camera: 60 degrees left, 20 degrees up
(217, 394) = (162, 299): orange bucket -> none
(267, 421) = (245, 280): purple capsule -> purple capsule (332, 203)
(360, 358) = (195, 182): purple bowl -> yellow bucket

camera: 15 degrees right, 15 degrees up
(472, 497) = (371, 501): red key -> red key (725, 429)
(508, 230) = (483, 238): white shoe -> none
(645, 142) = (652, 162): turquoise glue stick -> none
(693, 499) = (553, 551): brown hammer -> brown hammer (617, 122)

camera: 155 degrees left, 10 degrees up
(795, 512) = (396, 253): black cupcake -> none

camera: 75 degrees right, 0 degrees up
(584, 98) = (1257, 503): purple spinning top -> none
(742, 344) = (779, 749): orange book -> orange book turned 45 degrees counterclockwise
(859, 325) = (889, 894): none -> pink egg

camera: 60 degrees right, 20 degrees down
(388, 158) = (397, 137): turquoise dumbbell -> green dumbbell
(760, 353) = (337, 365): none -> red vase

» Problem to work on
Please write out all the data above, exactly as it reads.

» Solution for this exercise
camera: 60 degrees left, 20 degrees up
(217, 394) = (162, 299): orange bucket -> none
(267, 421) = (245, 280): purple capsule -> purple capsule (332, 203)
(360, 358) = (195, 182): purple bowl -> yellow bucket

camera: 15 degrees right, 15 degrees up
(472, 497) = (371, 501): red key -> red key (725, 429)
(508, 230) = (483, 238): white shoe -> none
(645, 142) = (652, 162): turquoise glue stick -> none
(693, 499) = (553, 551): brown hammer -> brown hammer (617, 122)

camera: 155 degrees left, 10 degrees up
(795, 512) = (396, 253): black cupcake -> none

camera: 75 degrees right, 0 degrees up
(584, 98) = (1257, 503): purple spinning top -> none
(742, 344) = (779, 749): orange book -> orange book turned 45 degrees counterclockwise
(859, 325) = (889, 894): none -> pink egg

camera: 60 degrees right, 20 degrees down
(388, 158) = (397, 137): turquoise dumbbell -> green dumbbell
(760, 353) = (337, 365): none -> red vase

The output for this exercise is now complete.